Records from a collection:
----

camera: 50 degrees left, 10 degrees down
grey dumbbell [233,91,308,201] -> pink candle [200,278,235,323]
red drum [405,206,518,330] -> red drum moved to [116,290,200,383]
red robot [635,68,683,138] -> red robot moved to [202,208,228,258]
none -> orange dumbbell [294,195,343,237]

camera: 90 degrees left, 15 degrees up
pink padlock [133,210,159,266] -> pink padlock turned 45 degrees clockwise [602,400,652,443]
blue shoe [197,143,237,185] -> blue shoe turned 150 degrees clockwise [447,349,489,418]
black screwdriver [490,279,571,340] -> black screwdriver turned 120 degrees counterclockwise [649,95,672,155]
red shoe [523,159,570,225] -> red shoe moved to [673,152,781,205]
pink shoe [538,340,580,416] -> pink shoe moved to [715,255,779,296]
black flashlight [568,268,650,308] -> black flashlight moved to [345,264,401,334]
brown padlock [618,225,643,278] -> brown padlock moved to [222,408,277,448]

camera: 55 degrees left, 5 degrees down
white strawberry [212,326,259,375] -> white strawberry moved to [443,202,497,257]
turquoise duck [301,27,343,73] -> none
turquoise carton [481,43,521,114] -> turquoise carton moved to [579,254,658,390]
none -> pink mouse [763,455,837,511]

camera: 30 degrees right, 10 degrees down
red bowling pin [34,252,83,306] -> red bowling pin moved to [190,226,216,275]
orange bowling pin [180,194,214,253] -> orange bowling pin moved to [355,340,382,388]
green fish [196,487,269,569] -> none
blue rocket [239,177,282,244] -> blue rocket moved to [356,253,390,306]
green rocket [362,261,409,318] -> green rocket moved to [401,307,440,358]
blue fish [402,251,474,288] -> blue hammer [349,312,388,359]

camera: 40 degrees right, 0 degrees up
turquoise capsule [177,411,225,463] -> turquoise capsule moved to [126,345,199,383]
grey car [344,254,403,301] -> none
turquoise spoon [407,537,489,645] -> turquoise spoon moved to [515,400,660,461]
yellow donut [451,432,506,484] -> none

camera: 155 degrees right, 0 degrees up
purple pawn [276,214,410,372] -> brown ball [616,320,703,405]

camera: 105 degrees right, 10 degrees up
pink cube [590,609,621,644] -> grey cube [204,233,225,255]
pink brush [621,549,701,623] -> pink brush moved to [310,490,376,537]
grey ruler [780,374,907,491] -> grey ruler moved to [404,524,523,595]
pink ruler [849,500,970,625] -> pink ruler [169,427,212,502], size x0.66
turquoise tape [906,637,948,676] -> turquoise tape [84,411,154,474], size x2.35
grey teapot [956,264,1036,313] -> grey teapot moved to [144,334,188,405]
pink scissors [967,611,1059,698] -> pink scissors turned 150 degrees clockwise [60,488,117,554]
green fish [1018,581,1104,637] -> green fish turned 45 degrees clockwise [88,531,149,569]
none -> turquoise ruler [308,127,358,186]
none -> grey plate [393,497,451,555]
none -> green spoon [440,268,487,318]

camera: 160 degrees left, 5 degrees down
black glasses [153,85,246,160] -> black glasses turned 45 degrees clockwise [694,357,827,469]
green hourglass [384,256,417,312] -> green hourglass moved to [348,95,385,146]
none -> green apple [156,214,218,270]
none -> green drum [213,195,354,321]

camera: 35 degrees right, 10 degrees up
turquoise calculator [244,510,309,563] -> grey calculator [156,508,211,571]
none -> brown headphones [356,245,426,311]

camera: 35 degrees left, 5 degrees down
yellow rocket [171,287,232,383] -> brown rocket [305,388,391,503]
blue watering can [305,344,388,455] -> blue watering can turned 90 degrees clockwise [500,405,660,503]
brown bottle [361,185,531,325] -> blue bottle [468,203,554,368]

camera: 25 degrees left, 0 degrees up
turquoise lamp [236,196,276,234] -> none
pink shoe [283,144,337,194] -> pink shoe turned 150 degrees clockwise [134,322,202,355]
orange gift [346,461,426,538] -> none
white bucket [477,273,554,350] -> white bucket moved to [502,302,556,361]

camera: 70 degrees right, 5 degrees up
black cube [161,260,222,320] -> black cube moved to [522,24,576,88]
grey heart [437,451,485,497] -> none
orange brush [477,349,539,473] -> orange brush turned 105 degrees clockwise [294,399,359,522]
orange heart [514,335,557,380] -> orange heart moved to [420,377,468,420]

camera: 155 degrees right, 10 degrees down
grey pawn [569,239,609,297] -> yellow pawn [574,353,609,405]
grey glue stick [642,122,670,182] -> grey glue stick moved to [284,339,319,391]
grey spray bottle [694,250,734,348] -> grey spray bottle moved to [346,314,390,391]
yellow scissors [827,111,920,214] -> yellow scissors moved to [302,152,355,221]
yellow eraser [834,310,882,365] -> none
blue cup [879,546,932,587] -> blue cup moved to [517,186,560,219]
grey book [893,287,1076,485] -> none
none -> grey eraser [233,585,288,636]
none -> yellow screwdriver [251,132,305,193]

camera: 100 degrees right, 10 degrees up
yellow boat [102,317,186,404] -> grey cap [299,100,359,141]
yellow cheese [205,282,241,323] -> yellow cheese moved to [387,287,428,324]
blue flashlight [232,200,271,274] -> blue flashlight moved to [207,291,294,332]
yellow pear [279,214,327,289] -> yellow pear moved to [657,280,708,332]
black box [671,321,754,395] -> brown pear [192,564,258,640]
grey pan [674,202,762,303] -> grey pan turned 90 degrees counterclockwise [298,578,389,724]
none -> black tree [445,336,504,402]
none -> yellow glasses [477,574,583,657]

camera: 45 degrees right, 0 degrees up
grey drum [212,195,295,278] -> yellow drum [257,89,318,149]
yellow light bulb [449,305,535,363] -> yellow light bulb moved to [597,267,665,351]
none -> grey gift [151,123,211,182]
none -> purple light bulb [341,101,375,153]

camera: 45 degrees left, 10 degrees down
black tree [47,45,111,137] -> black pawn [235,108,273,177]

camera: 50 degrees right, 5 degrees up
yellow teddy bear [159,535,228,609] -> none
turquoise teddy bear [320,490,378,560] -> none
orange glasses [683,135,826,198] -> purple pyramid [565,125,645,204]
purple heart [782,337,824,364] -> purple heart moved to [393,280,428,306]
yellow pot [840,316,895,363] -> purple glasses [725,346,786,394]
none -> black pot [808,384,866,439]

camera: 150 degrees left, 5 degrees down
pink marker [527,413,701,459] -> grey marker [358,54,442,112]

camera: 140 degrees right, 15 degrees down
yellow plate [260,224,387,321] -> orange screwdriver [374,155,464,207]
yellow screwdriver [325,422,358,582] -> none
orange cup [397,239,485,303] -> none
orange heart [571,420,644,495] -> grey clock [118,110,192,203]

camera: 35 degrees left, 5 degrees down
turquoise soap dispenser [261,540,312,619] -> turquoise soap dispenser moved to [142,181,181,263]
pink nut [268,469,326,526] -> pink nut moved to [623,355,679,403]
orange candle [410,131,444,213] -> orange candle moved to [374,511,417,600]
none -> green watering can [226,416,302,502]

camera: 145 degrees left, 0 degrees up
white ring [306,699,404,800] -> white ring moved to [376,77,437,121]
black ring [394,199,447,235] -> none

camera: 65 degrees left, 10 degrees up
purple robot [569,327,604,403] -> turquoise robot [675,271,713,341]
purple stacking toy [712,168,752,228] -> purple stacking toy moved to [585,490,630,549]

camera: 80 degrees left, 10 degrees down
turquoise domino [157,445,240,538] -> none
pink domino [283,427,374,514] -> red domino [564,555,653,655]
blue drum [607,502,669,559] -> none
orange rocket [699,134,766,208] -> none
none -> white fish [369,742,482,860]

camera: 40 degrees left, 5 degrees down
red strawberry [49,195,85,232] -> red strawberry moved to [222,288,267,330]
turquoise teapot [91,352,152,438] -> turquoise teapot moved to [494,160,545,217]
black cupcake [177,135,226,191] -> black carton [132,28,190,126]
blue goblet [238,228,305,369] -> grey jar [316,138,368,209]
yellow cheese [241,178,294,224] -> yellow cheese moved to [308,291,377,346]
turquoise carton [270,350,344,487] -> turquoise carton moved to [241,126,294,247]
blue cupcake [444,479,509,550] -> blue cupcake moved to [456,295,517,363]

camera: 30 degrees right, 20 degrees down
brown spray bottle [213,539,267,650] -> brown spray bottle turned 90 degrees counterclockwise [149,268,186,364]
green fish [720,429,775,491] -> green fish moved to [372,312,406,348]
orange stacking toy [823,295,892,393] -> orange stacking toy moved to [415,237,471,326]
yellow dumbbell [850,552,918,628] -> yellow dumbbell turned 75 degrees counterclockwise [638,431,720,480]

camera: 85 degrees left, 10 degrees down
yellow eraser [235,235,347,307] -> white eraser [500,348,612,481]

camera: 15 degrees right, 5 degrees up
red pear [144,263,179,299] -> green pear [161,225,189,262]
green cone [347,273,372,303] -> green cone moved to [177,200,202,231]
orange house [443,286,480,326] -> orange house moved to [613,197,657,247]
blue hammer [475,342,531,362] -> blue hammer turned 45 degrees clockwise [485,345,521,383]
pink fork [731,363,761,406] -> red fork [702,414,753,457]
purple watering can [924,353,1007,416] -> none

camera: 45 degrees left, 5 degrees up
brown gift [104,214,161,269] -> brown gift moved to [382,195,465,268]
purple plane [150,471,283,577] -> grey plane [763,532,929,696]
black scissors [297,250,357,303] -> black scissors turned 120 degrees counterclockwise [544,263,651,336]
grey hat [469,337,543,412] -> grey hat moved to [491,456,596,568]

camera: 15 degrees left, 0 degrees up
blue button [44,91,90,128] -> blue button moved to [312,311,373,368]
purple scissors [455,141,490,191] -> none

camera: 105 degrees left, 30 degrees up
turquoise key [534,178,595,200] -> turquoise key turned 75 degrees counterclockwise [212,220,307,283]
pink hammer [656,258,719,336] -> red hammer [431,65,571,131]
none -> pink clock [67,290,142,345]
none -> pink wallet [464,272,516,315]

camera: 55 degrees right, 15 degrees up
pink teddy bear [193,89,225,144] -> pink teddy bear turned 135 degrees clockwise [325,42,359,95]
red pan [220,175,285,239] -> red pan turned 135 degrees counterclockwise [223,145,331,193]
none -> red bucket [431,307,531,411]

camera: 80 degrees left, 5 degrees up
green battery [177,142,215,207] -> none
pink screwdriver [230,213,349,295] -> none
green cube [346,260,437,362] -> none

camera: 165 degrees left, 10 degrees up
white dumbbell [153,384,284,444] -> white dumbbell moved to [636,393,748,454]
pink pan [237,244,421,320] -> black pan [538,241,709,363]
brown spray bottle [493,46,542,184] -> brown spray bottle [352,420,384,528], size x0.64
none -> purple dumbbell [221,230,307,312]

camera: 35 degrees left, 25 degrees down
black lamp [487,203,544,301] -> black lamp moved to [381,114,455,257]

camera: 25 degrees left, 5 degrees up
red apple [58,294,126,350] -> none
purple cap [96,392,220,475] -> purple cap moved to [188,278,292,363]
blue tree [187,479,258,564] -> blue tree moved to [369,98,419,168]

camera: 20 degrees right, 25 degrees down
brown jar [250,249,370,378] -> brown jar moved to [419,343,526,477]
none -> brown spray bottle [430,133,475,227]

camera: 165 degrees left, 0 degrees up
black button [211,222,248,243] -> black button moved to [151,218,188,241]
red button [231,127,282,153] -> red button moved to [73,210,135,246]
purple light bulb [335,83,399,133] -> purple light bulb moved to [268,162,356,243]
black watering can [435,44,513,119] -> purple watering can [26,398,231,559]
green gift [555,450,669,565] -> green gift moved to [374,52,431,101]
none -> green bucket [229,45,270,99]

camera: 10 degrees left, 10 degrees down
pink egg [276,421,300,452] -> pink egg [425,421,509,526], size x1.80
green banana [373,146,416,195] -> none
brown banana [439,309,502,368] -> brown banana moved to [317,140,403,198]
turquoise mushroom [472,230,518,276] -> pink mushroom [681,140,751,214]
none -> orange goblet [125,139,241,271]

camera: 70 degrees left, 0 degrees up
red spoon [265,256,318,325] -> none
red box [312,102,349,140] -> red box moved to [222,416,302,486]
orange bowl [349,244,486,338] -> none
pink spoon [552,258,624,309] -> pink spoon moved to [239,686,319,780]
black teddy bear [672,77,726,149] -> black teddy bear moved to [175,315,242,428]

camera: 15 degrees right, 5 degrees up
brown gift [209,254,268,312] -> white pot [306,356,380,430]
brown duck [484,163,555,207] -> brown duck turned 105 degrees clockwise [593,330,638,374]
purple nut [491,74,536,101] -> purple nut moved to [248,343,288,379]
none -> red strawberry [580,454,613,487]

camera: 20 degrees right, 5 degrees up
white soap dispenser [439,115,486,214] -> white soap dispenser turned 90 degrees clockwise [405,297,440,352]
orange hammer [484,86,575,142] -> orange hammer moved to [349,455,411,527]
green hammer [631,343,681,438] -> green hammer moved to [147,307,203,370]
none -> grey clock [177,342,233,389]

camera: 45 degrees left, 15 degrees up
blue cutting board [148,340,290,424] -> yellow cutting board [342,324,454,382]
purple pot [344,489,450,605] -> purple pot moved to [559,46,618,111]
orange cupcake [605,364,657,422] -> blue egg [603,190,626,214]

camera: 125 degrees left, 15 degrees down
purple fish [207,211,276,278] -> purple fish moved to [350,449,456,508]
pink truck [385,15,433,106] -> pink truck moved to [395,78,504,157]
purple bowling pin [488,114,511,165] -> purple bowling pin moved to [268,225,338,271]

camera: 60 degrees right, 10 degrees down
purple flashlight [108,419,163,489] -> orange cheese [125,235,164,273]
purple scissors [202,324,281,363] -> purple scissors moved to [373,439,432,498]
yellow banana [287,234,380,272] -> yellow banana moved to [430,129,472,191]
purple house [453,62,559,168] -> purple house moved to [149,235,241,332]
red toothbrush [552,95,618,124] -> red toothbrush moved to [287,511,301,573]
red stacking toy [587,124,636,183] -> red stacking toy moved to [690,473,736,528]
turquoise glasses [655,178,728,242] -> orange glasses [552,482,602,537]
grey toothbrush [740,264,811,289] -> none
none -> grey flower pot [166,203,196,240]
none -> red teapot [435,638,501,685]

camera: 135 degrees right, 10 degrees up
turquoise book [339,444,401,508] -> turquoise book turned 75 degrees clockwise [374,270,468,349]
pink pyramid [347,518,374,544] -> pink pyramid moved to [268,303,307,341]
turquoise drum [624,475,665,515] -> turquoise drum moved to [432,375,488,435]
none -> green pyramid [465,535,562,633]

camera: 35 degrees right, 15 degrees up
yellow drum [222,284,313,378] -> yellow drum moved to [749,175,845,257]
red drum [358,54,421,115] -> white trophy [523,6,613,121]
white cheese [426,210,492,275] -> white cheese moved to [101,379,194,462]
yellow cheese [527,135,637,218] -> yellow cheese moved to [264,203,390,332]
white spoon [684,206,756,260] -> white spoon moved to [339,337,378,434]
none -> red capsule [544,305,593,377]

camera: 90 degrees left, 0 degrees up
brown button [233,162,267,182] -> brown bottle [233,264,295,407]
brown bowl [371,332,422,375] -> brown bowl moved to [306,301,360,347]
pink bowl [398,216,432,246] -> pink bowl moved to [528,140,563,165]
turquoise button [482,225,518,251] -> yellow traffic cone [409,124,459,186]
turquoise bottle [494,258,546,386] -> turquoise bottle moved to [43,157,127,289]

----

- _Goal of the exercise_
Tally, across the records, each line that contains the word "screwdriver", and answer with nothing except the count.

- _Solution to this exercise_
5